-- Work instruction --
Look through the entries below and show every line containing the word "SPACESHIP".

-- Available data --
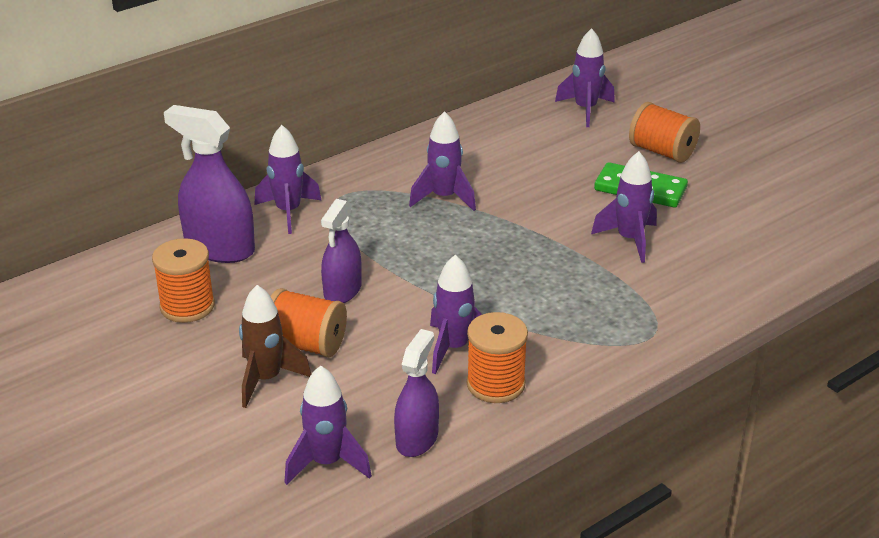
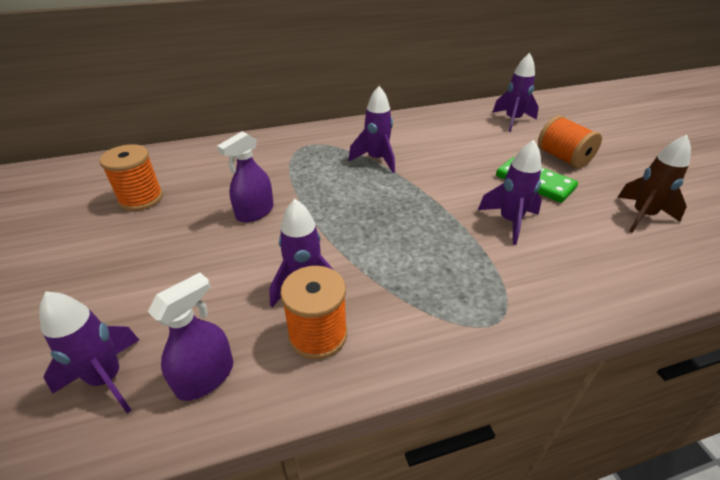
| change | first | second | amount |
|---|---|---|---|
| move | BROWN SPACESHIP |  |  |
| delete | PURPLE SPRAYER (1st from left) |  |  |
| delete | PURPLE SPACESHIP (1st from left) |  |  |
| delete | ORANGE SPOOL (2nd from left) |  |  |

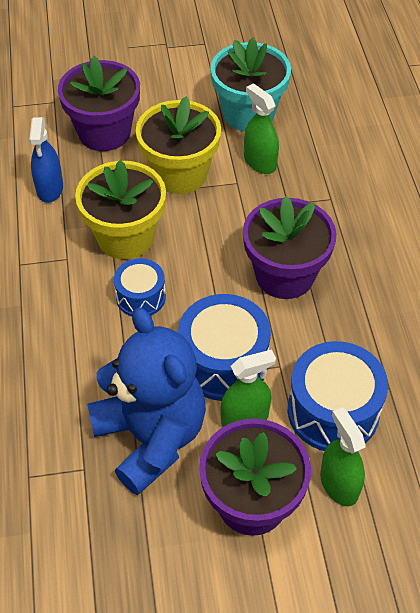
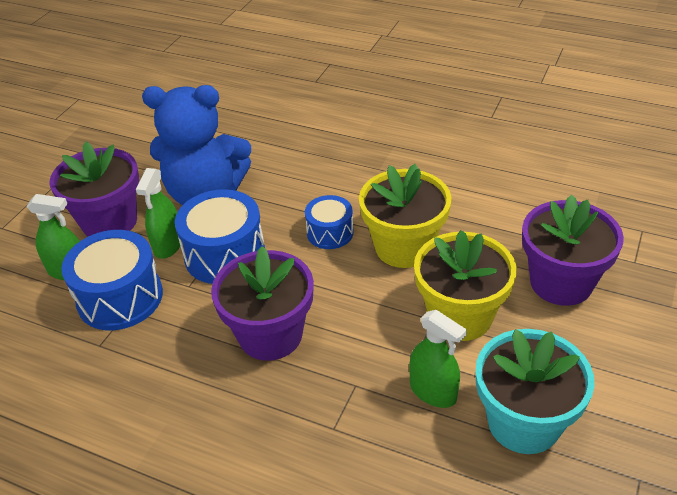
| change | first | second | amount |
|---|---|---|---|
| rotate | GREEN SPRAYER (2nd from left in the first image) | GREEN SPRAYER (3rd from left) | 45 degrees clockwise |
| delete | COBALT SPRAYER |  |  |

-- Output for this exercise --
| move | BROWN SPACESHIP |  |  |
| delete | PURPLE SPACESHIP (1st from left) |  |  |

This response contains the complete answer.